-- Task data follows --

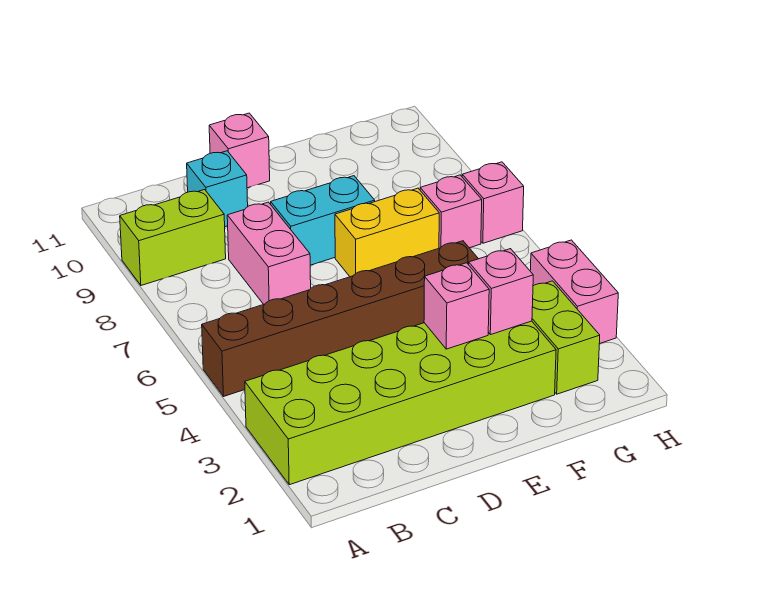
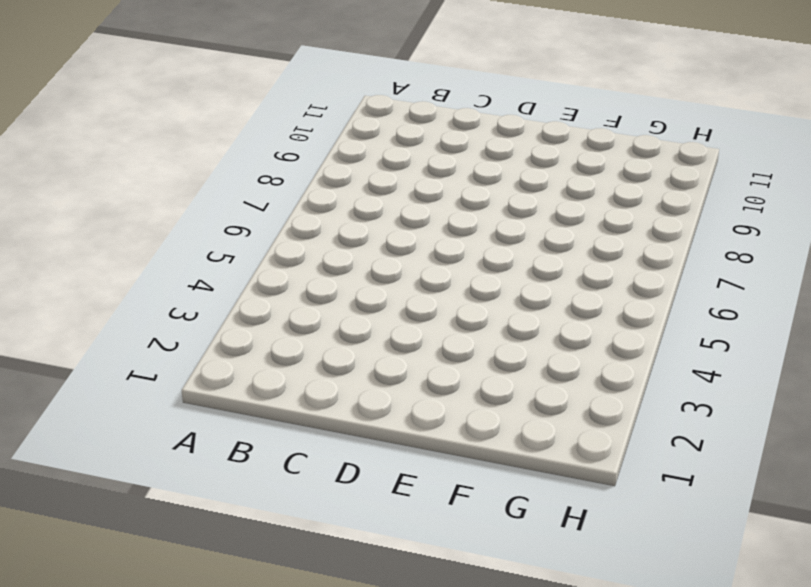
none -> lime brick A2:F3 level 1
none -> brown brick A5:F5 level 1
none -> lime brick A9:B9 level 1

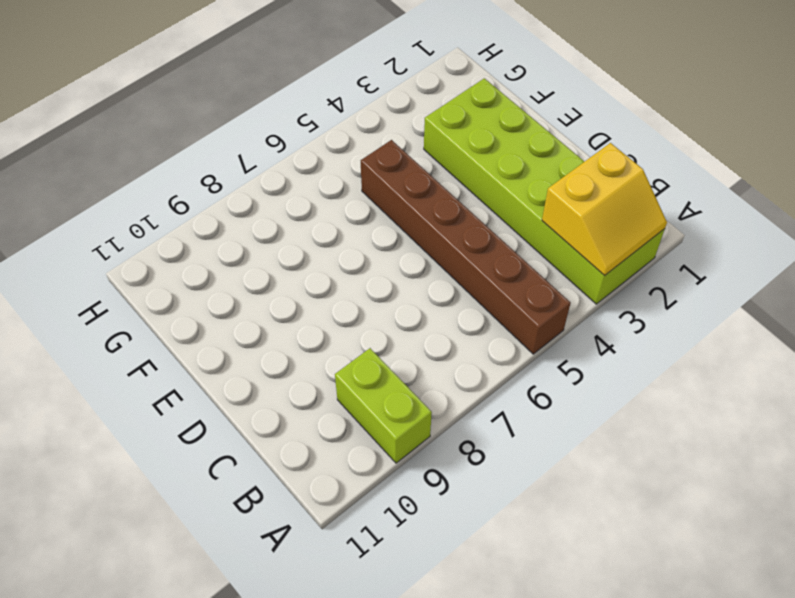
yellow slope A2:B3 level 2 top B -> none
none -> pink brick C7:C8 level 1
none -> cyan brick C10 level 1
none -> cyan brick D8:E8 level 1

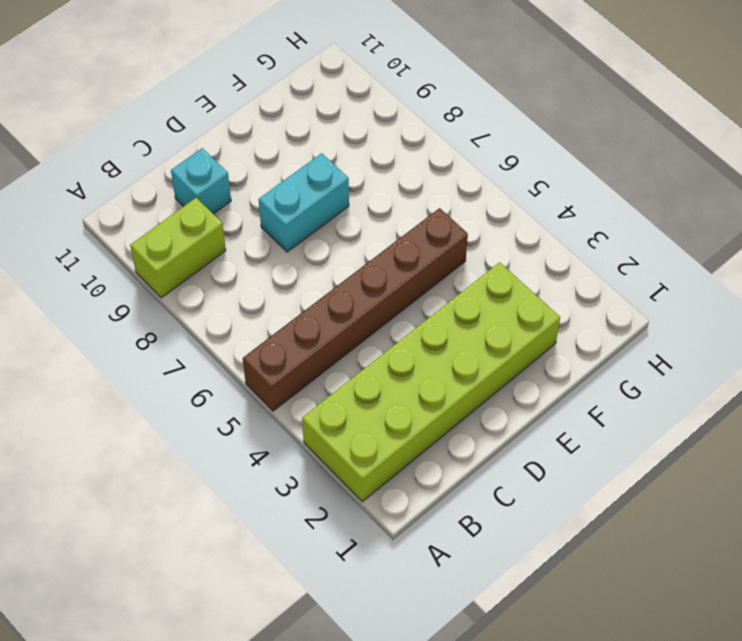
none -> pink brick C7:C8 level 1
none -> pink brick D11 level 1
none -> yellow brick E7:F7 level 1

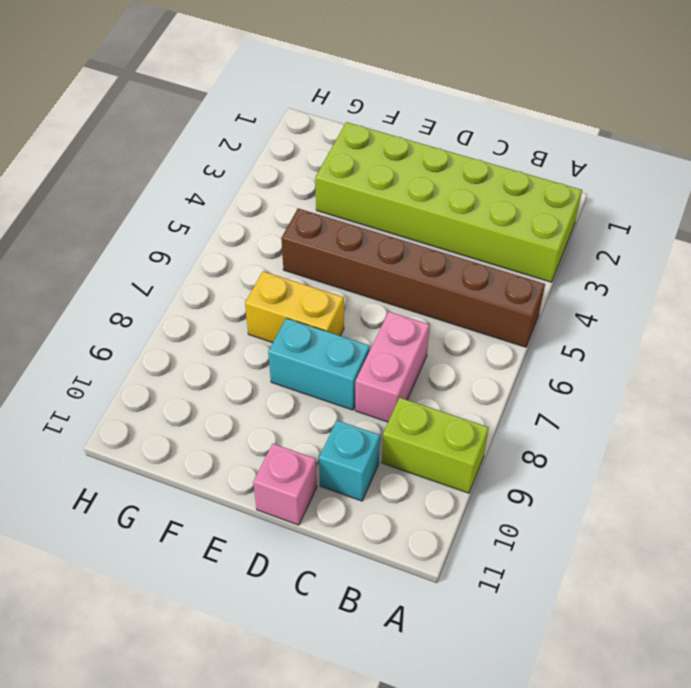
none -> lime brick G2:G3 level 1
none -> pink brick G7 level 1
none -> pink brick H3:H4 level 1

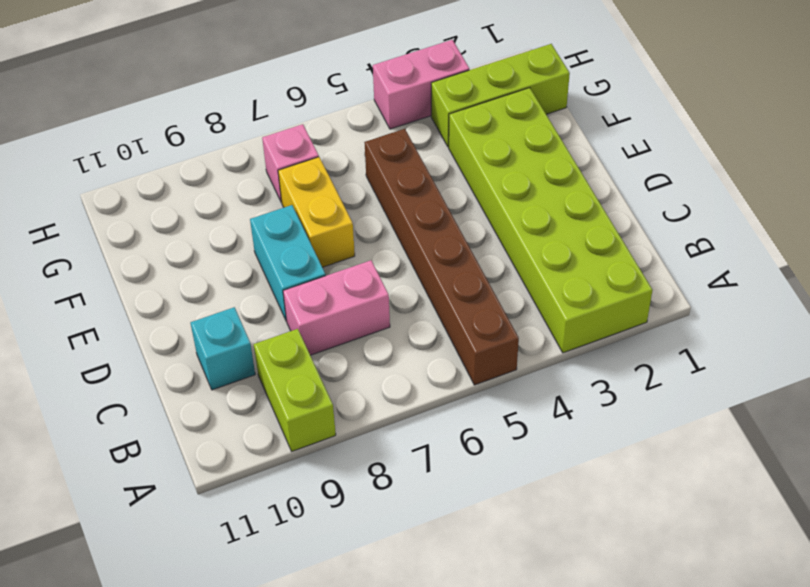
lime brick G1:G3 level 1 -> lime brick G2:G3 level 1
none -> pink brick D11 level 1
none -> pink brick H7 level 1
none -> pink brick E3 level 2

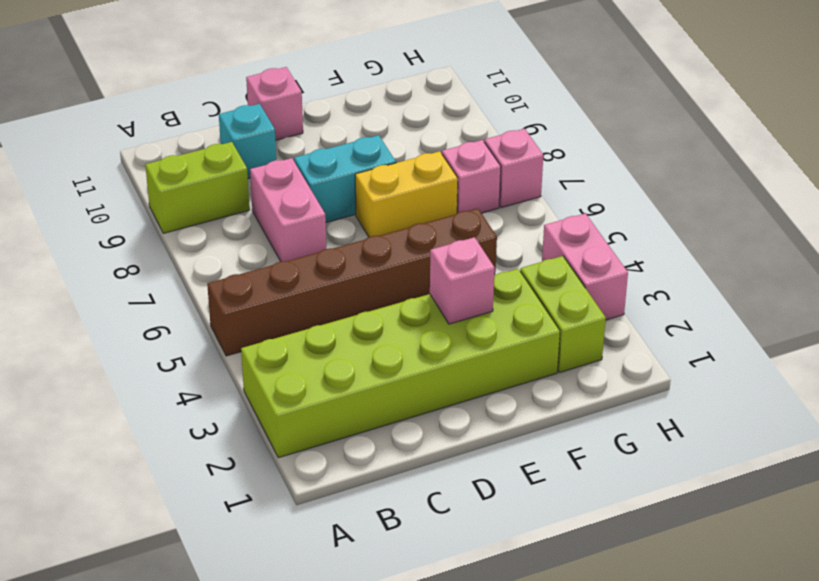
none -> pink brick F3 level 2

-- Task data concluded --

## Problem to solve
Search the data for "yellow". Copy every matching line.

## Written solution
yellow slope A2:B3 level 2 top B -> none
none -> yellow brick E7:F7 level 1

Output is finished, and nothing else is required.